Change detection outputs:
=======

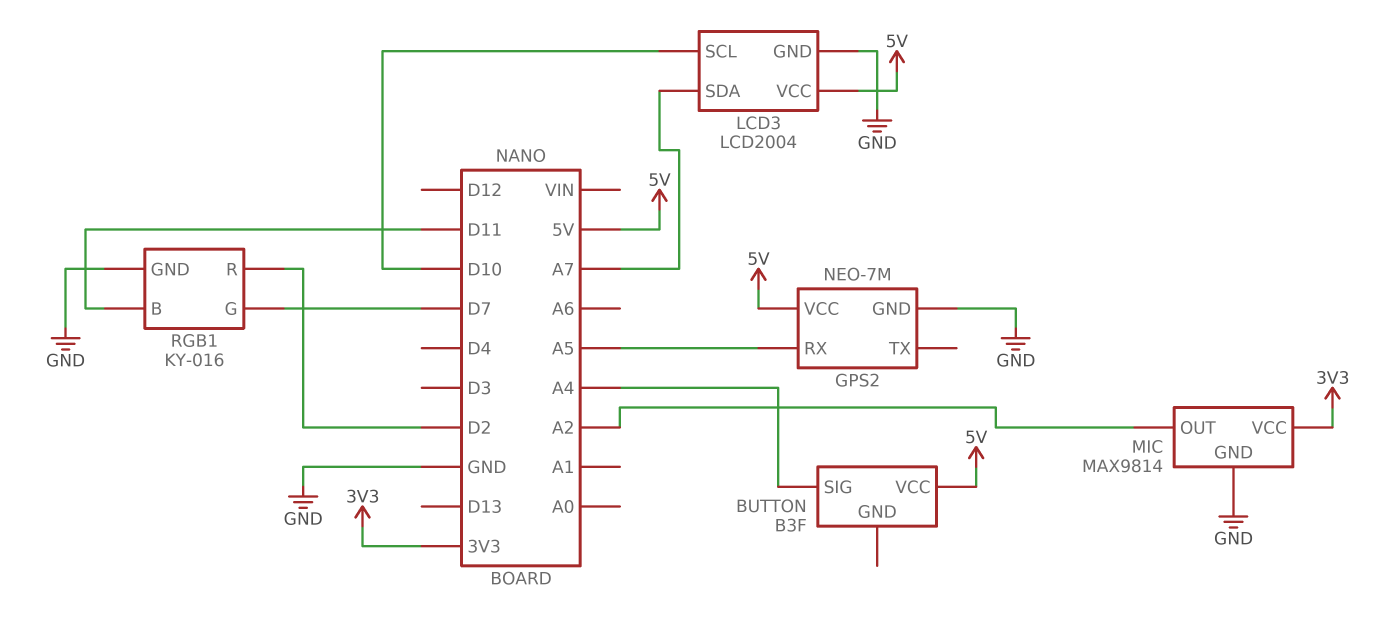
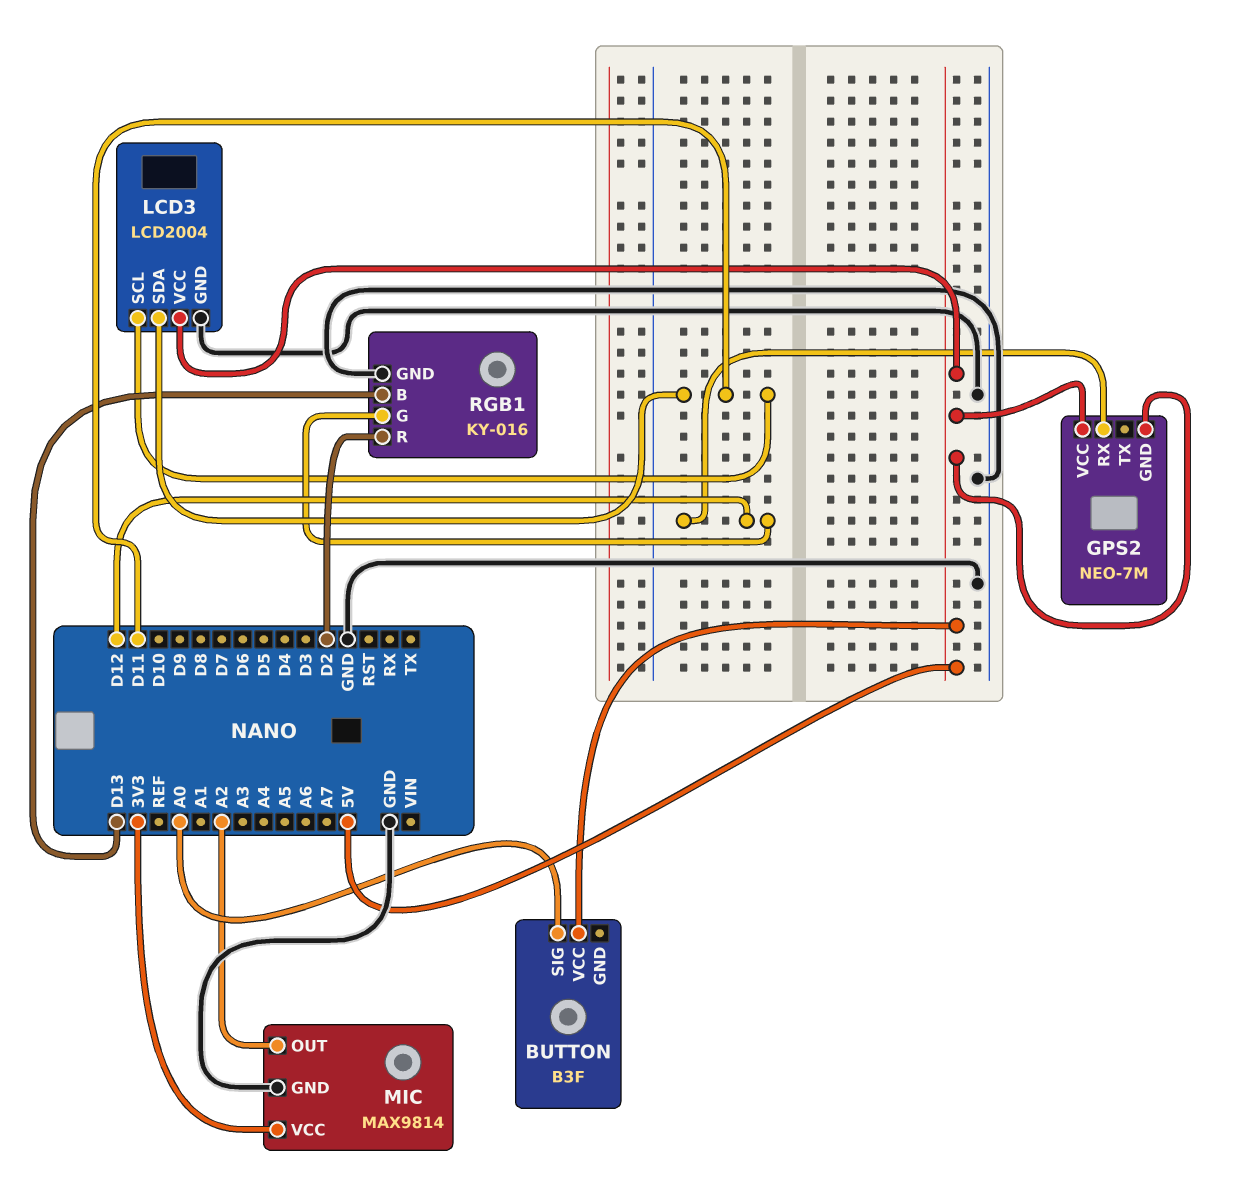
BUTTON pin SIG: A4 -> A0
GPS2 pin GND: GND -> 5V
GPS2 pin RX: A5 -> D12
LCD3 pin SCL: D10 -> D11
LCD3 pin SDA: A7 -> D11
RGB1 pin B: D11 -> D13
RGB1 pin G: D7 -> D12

=======

#### TASK REQUIREMENTS
In the records above, find the line containing "LCD3 pin SDA: A7 -> D11"; please retype it and every line after it through the last line, exactly and with nothing else.

#### WORKED SOLUTION
LCD3 pin SDA: A7 -> D11
RGB1 pin B: D11 -> D13
RGB1 pin G: D7 -> D12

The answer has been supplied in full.